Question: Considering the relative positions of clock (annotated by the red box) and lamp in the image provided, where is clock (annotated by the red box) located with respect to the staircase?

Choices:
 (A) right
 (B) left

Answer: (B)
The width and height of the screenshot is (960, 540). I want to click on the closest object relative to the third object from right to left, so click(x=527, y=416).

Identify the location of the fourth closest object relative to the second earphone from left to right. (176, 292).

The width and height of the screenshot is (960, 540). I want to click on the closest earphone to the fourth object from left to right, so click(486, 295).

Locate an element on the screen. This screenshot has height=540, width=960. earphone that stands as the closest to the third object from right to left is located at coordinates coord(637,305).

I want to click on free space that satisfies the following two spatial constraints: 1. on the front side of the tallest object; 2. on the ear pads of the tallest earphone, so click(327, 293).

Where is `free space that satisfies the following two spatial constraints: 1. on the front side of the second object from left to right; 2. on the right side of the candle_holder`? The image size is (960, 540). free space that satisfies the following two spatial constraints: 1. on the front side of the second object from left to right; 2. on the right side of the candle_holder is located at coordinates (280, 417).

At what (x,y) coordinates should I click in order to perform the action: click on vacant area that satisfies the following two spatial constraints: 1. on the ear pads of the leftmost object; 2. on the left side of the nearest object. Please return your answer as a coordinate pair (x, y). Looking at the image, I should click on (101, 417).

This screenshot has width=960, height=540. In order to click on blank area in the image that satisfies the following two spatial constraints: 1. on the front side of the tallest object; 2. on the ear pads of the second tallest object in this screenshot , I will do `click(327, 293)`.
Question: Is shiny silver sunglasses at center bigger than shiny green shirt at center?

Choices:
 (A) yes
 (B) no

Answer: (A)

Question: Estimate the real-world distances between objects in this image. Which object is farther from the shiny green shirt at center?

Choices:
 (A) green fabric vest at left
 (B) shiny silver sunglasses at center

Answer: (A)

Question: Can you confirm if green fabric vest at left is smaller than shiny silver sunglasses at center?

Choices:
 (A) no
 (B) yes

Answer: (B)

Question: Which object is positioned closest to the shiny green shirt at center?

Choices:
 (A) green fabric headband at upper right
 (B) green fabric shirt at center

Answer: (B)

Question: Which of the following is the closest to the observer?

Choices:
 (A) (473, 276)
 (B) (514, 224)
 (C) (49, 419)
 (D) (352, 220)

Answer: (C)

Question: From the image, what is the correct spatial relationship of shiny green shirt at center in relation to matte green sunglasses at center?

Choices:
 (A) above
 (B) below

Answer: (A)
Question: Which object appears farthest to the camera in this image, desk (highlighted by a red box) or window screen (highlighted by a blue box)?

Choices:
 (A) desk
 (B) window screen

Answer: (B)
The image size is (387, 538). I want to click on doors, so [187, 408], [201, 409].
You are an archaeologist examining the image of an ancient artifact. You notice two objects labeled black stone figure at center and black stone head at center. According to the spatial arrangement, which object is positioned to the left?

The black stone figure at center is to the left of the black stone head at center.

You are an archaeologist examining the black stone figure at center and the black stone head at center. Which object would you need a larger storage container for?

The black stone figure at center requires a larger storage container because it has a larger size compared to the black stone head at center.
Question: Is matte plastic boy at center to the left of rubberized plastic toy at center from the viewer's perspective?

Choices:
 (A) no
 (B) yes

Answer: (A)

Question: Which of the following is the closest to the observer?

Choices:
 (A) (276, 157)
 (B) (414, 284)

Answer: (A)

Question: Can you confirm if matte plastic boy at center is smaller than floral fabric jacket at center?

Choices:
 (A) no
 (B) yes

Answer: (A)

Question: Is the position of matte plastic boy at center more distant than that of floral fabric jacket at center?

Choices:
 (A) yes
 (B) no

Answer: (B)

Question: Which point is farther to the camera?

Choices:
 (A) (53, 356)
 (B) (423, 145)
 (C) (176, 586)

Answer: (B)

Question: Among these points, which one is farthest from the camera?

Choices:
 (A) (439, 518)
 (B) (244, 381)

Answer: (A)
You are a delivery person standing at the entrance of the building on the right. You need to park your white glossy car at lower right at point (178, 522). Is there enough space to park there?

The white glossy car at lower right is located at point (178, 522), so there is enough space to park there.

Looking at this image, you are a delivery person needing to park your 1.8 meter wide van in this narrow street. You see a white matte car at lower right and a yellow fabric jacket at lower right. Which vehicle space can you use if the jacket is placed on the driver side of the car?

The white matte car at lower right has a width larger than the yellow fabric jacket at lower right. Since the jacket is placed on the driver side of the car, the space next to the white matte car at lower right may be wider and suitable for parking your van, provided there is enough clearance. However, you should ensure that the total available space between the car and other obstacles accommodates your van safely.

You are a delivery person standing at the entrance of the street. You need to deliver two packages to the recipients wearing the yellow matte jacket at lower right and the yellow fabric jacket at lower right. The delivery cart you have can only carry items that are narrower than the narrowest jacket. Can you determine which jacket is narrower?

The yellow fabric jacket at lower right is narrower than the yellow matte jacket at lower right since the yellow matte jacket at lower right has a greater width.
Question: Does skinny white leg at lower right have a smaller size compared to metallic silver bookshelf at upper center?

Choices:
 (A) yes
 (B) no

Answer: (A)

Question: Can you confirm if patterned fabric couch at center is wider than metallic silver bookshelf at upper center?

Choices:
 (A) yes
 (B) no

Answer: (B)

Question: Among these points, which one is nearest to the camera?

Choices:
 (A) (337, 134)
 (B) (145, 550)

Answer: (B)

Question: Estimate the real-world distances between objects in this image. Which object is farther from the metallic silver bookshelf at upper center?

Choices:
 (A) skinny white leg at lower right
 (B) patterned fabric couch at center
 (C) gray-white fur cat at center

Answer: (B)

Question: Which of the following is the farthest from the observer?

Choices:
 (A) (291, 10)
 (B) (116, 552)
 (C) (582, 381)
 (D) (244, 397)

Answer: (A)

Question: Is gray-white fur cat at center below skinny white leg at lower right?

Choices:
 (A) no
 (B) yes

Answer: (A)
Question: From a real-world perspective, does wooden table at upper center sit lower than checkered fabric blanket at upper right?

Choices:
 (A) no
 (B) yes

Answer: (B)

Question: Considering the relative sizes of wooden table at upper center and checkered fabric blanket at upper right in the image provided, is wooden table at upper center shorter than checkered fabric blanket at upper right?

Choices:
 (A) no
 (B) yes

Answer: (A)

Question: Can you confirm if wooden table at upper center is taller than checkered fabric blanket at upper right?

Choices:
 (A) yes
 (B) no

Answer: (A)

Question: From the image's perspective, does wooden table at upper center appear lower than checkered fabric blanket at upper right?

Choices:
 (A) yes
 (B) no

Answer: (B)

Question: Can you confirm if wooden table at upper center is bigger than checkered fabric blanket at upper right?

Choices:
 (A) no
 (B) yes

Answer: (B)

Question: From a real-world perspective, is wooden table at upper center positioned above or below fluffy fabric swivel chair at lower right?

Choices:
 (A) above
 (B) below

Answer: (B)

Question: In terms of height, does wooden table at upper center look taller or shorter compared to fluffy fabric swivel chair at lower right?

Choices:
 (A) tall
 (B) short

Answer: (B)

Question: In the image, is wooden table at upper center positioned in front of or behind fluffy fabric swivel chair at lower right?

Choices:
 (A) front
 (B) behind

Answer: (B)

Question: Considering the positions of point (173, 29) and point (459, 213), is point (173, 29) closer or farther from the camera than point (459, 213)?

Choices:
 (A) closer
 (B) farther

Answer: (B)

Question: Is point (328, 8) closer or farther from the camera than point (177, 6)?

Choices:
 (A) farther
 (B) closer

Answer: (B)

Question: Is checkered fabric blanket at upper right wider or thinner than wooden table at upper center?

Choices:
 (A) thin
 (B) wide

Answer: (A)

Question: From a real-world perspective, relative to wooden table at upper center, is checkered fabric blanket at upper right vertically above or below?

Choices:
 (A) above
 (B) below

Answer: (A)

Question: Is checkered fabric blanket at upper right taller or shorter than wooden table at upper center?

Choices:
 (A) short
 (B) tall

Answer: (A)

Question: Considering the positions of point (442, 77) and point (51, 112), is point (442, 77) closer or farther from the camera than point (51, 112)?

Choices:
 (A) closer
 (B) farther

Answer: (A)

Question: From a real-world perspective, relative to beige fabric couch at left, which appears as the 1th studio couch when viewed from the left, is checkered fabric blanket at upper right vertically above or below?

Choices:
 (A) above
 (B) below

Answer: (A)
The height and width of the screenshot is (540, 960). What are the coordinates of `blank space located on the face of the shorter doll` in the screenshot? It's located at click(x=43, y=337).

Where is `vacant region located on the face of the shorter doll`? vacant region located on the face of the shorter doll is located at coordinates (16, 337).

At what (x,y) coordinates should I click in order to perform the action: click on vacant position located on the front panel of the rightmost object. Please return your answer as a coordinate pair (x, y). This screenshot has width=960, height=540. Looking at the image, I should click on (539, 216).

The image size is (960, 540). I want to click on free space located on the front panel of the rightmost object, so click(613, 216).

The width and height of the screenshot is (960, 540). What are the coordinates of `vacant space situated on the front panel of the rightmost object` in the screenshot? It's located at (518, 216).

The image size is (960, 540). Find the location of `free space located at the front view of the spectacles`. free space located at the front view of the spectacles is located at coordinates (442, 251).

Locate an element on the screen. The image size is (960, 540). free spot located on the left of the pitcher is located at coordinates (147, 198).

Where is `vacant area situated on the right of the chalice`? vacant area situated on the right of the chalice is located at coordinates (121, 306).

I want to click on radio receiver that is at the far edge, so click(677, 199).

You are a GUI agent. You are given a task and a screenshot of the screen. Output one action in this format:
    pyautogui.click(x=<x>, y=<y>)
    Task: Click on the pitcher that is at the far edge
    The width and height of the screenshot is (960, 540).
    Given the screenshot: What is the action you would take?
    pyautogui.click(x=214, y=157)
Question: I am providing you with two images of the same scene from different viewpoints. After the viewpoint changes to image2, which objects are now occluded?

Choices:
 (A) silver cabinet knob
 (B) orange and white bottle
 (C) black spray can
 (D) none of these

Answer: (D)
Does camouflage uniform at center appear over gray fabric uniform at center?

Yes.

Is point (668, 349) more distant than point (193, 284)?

### GIVEN PROBLEM
Please render the records, from the first line through the line that contains "from the shiny green shirt at center?", as a Markdown table with the columns Row and Line, leaving out blank lines.

### WRITTEN RESPONSE
| Row | Line |
|---|---|
| 1 | Question: Considering the relative positions of clock (annotated by the red box) and lamp in the image provided, where is clock (annotated by the red box) located with respect to the staircase? |
| 2 | Choices: |
| 3 |  (A) right |
| 4 |  (B) left |
| 5 | Answer: (B) |
| 6 | The width and height of the screenshot is (960, 540). I want to click on the closest object relative to the third object from right to left, so click(x=527, y=416). |
| 7 | Identify the location of the fourth closest object relative to the second earphone from left to right. (176, 292). |
| 8 | The width and height of the screenshot is (960, 540). I want to click on the closest earphone to the fourth object from left to right, so click(486, 295). |
| 9 | Locate an element on the screen. This screenshot has height=540, width=960. earphone that stands as the closest to the third object from right to left is located at coordinates coord(637,305). |
| 10 | I want to click on free space that satisfies the following two spatial constraints: 1. on the front side of the tallest object; 2. on the ear pads of the tallest earphone, so click(327, 293). |
| 11 | Where is `free space that satisfies the following two spatial constraints: 1. on the front side of the second object from left to right; 2. on the right side of the candle_holder`? The image size is (960, 540). free space that satisfies the following two spatial constraints: 1. on the front side of the second object from left to right; 2. on the right side of the candle_holder is located at coordinates (280, 417). |
| 12 | At what (x,y) coordinates should I click in order to perform the action: click on vacant area that satisfies the following two spatial constraints: 1. on the ear pads of the leftmost object; 2. on the left side of the nearest object. Please return your answer as a coordinate pair (x, y). Looking at the image, I should click on (101, 417). |
| 13 | This screenshot has width=960, height=540. In order to click on blank area in the image that satisfies the following two spatial constraints: 1. on the front side of the tallest object; 2. on the ear pads of the second tallest object in this screenshot , I will do `click(327, 293)`. |
| 14 | Question: Is shiny silver sunglasses at center bigger than shiny green shirt at center? |
| 15 | Choices: |
| 16 |  (A) yes |
| 17 |  (B) no |
| 18 | Answer: (A) |
| 19 | Question: Estimate the real-world distances between objects in this image. Which object is farther from the shiny green shirt at center? |